Aim of the exercise
Could you reproduce all of these records exactly?

+ + + + + + +

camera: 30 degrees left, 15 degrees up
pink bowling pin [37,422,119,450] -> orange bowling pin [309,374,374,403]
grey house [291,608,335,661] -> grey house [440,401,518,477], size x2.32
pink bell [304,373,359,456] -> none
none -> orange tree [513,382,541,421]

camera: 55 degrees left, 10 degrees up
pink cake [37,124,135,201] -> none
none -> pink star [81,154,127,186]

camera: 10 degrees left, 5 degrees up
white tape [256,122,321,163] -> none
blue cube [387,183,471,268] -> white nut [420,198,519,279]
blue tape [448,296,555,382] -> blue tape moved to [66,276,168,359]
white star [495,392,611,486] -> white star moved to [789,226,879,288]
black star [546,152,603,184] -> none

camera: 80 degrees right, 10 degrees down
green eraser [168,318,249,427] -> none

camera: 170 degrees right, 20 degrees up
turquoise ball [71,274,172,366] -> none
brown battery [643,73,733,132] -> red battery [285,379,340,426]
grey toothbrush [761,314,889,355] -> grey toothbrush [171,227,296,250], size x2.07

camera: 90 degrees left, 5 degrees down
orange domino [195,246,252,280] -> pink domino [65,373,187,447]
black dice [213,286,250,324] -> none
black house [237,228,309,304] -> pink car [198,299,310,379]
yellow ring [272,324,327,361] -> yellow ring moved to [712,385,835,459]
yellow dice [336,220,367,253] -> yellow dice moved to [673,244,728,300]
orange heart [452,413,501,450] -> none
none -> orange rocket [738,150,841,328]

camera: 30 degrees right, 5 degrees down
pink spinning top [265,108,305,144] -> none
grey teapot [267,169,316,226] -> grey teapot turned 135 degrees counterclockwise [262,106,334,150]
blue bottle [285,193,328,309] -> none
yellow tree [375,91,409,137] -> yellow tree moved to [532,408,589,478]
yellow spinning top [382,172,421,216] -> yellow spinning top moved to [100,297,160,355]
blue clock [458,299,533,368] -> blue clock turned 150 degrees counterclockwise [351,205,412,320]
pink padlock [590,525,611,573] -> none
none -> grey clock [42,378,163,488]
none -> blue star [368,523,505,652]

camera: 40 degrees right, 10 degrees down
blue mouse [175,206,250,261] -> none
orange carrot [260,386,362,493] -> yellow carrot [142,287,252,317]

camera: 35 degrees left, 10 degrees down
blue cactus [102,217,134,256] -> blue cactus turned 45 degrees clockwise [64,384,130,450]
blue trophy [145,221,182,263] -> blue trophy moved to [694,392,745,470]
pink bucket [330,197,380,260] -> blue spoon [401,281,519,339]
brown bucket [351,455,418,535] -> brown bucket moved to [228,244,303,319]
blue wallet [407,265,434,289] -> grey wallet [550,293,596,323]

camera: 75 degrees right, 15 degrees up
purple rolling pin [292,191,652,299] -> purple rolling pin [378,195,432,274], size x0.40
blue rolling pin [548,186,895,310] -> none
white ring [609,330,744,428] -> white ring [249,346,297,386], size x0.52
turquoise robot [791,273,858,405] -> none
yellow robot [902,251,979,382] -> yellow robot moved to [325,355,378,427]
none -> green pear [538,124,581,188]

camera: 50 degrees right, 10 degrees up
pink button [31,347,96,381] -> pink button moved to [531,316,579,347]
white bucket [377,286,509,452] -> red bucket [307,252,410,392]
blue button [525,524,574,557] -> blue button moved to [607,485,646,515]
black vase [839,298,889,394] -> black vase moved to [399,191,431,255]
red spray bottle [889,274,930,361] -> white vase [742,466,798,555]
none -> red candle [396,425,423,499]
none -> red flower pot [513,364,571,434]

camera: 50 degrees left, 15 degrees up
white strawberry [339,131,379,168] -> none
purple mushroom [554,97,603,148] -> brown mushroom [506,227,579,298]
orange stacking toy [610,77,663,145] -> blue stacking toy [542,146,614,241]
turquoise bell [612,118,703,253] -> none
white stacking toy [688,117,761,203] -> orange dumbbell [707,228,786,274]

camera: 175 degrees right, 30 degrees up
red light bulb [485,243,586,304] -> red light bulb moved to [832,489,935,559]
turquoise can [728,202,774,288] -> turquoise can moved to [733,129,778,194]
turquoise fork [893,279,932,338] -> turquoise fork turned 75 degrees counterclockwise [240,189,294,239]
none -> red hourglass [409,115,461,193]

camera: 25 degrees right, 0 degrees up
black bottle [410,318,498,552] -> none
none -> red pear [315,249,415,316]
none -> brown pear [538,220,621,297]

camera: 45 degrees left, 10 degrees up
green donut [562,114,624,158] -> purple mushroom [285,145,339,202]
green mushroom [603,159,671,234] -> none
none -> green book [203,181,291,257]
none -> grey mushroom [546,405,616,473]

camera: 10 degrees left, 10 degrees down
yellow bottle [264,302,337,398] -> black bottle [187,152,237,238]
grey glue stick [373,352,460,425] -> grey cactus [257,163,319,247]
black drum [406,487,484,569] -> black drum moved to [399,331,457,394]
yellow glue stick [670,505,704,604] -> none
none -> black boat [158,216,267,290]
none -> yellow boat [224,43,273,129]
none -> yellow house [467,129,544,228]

+ + + + + + +

Expected answer
camera: 30 degrees left, 15 degrees up
pink bowling pin [37,422,119,450] -> orange bowling pin [309,374,374,403]
grey house [291,608,335,661] -> grey house [440,401,518,477], size x2.32
pink bell [304,373,359,456] -> none
none -> orange tree [513,382,541,421]

camera: 55 degrees left, 10 degrees up
pink cake [37,124,135,201] -> none
none -> pink star [81,154,127,186]

camera: 10 degrees left, 5 degrees up
white tape [256,122,321,163] -> none
blue cube [387,183,471,268] -> white nut [420,198,519,279]
blue tape [448,296,555,382] -> blue tape moved to [66,276,168,359]
white star [495,392,611,486] -> white star moved to [789,226,879,288]
black star [546,152,603,184] -> none

camera: 80 degrees right, 10 degrees down
green eraser [168,318,249,427] -> none

camera: 170 degrees right, 20 degrees up
turquoise ball [71,274,172,366] -> none
brown battery [643,73,733,132] -> red battery [285,379,340,426]
grey toothbrush [761,314,889,355] -> grey toothbrush [171,227,296,250], size x2.07

camera: 90 degrees left, 5 degrees down
orange domino [195,246,252,280] -> pink domino [65,373,187,447]
black dice [213,286,250,324] -> none
black house [237,228,309,304] -> pink car [198,299,310,379]
yellow ring [272,324,327,361] -> yellow ring moved to [712,385,835,459]
yellow dice [336,220,367,253] -> yellow dice moved to [673,244,728,300]
orange heart [452,413,501,450] -> none
none -> orange rocket [738,150,841,328]

camera: 30 degrees right, 5 degrees down
pink spinning top [265,108,305,144] -> none
grey teapot [267,169,316,226] -> grey teapot turned 135 degrees counterclockwise [262,106,334,150]
blue bottle [285,193,328,309] -> none
yellow tree [375,91,409,137] -> yellow tree moved to [532,408,589,478]
yellow spinning top [382,172,421,216] -> yellow spinning top moved to [100,297,160,355]
blue clock [458,299,533,368] -> blue clock turned 150 degrees counterclockwise [351,205,412,320]
pink padlock [590,525,611,573] -> none
none -> grey clock [42,378,163,488]
none -> blue star [368,523,505,652]

camera: 40 degrees right, 10 degrees down
blue mouse [175,206,250,261] -> none
orange carrot [260,386,362,493] -> yellow carrot [142,287,252,317]

camera: 35 degrees left, 10 degrees down
blue cactus [102,217,134,256] -> blue cactus turned 45 degrees clockwise [64,384,130,450]
blue trophy [145,221,182,263] -> blue trophy moved to [694,392,745,470]
pink bucket [330,197,380,260] -> blue spoon [401,281,519,339]
brown bucket [351,455,418,535] -> brown bucket moved to [228,244,303,319]
blue wallet [407,265,434,289] -> grey wallet [550,293,596,323]

camera: 75 degrees right, 15 degrees up
purple rolling pin [292,191,652,299] -> purple rolling pin [378,195,432,274], size x0.40
blue rolling pin [548,186,895,310] -> none
white ring [609,330,744,428] -> white ring [249,346,297,386], size x0.52
turquoise robot [791,273,858,405] -> none
yellow robot [902,251,979,382] -> yellow robot moved to [325,355,378,427]
none -> green pear [538,124,581,188]

camera: 50 degrees right, 10 degrees up
pink button [31,347,96,381] -> pink button moved to [531,316,579,347]
white bucket [377,286,509,452] -> red bucket [307,252,410,392]
blue button [525,524,574,557] -> blue button moved to [607,485,646,515]
black vase [839,298,889,394] -> black vase moved to [399,191,431,255]
red spray bottle [889,274,930,361] -> white vase [742,466,798,555]
none -> red candle [396,425,423,499]
none -> red flower pot [513,364,571,434]

camera: 50 degrees left, 15 degrees up
white strawberry [339,131,379,168] -> none
purple mushroom [554,97,603,148] -> brown mushroom [506,227,579,298]
orange stacking toy [610,77,663,145] -> blue stacking toy [542,146,614,241]
turquoise bell [612,118,703,253] -> none
white stacking toy [688,117,761,203] -> orange dumbbell [707,228,786,274]

camera: 175 degrees right, 30 degrees up
red light bulb [485,243,586,304] -> red light bulb moved to [832,489,935,559]
turquoise can [728,202,774,288] -> turquoise can moved to [733,129,778,194]
turquoise fork [893,279,932,338] -> turquoise fork turned 75 degrees counterclockwise [240,189,294,239]
none -> red hourglass [409,115,461,193]

camera: 25 degrees right, 0 degrees up
black bottle [410,318,498,552] -> none
none -> red pear [315,249,415,316]
none -> brown pear [538,220,621,297]

camera: 45 degrees left, 10 degrees up
green donut [562,114,624,158] -> purple mushroom [285,145,339,202]
green mushroom [603,159,671,234] -> none
none -> green book [203,181,291,257]
none -> grey mushroom [546,405,616,473]

camera: 10 degrees left, 10 degrees down
yellow bottle [264,302,337,398] -> black bottle [187,152,237,238]
grey glue stick [373,352,460,425] -> grey cactus [257,163,319,247]
black drum [406,487,484,569] -> black drum moved to [399,331,457,394]
yellow glue stick [670,505,704,604] -> none
none -> black boat [158,216,267,290]
none -> yellow boat [224,43,273,129]
none -> yellow house [467,129,544,228]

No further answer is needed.